Top of RECORDED INFORMATION

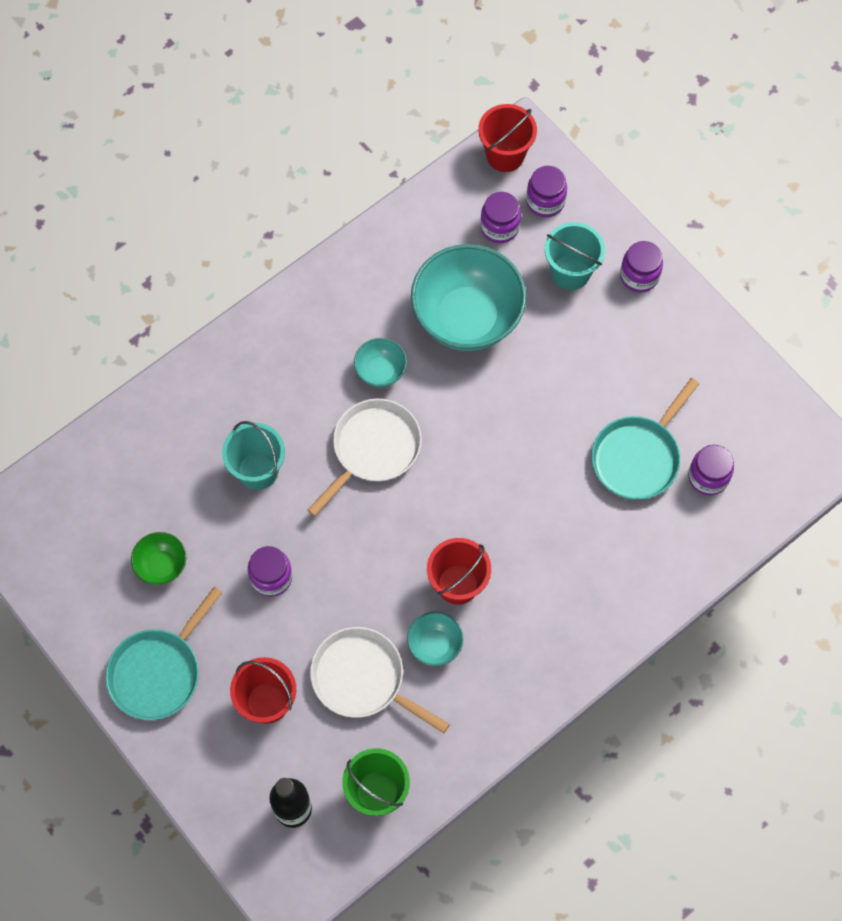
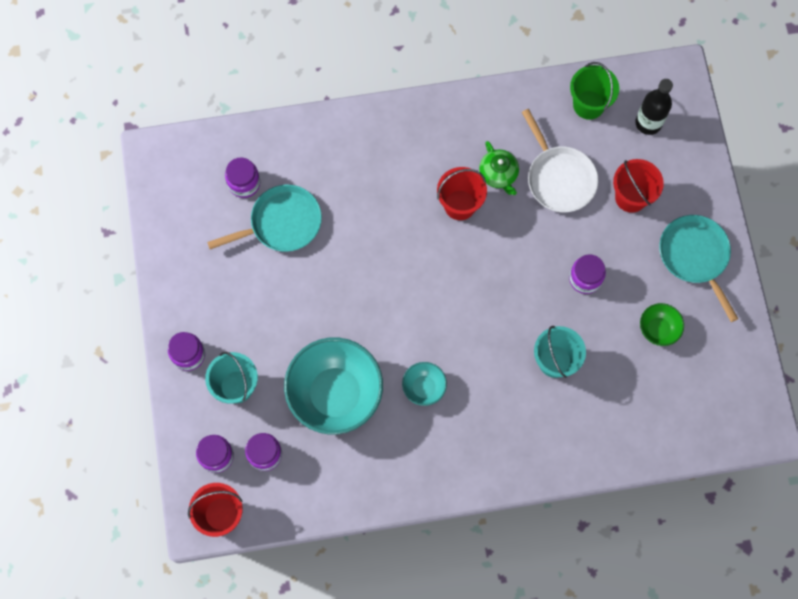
camera: 150 degrees left, 5 degrees up
(158, 671) = (695, 256): turquoise pan -> turquoise pan turned 90 degrees counterclockwise
(373, 449) = (463, 331): white pan -> none
(435, 645) = (498, 174): turquoise bowl -> green teapot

Bottom of RECORDED INFORMATION

= ABOUT THIS TASK =
Write the listing out again in full and unchanged, minus any pictures.

= TASK ANSWER =
camera: 150 degrees left, 5 degrees up
(158, 671) = (695, 256): turquoise pan -> turquoise pan turned 90 degrees counterclockwise
(373, 449) = (463, 331): white pan -> none
(435, 645) = (498, 174): turquoise bowl -> green teapot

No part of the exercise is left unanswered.